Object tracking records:
+ + + + +
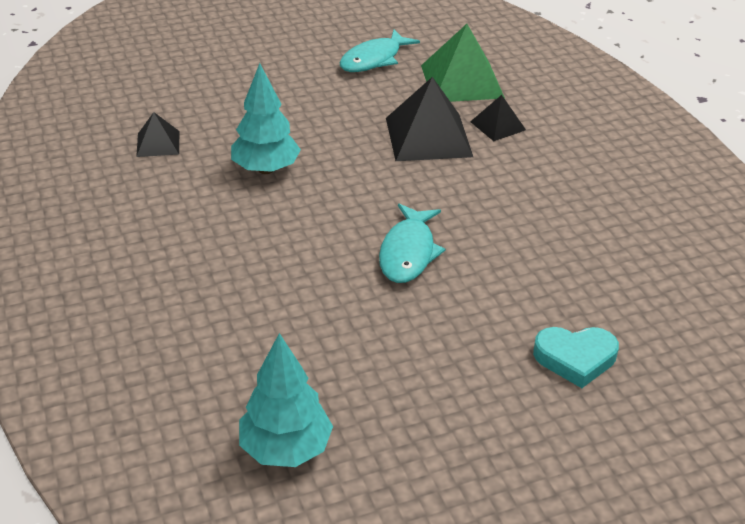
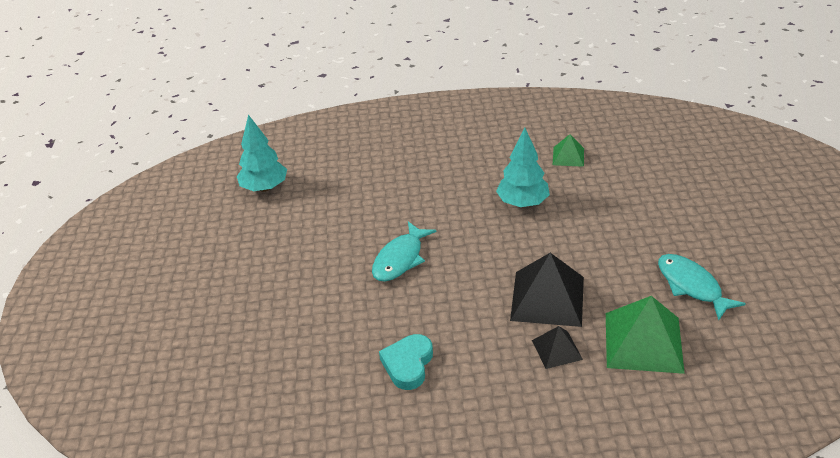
camera: 110 degrees right, 0 degrees up
(158, 143) = (568, 156): black pyramid -> green pyramid
(408, 252) = (400, 259): turquoise fish -> turquoise fish turned 90 degrees counterclockwise
(575, 358) = (259, 318): turquoise heart -> turquoise heart (408, 364)

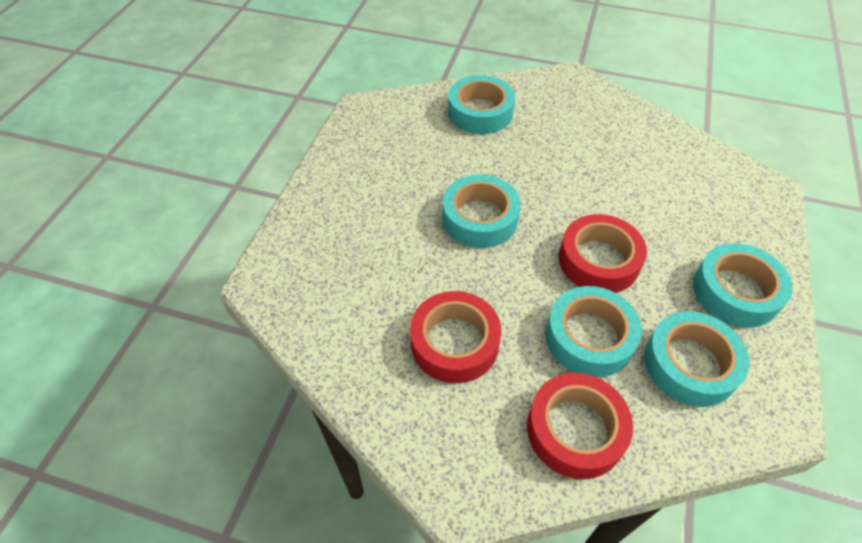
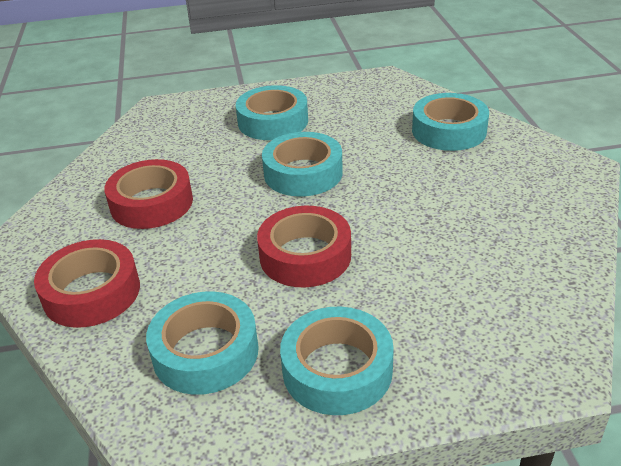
camera: 65 degrees right, 15 degrees down
(589, 337) = (201, 274): turquoise tape -> turquoise tape (273, 121)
+ + + + +
• PROBLEM DESCRIPTION: Please copy the data shown above precisely, leaving the images out.

• OUTPUT:
camera: 110 degrees right, 0 degrees up
(158, 143) = (568, 156): black pyramid -> green pyramid
(408, 252) = (400, 259): turquoise fish -> turquoise fish turned 90 degrees counterclockwise
(575, 358) = (259, 318): turquoise heart -> turquoise heart (408, 364)

camera: 65 degrees right, 15 degrees down
(589, 337) = (201, 274): turquoise tape -> turquoise tape (273, 121)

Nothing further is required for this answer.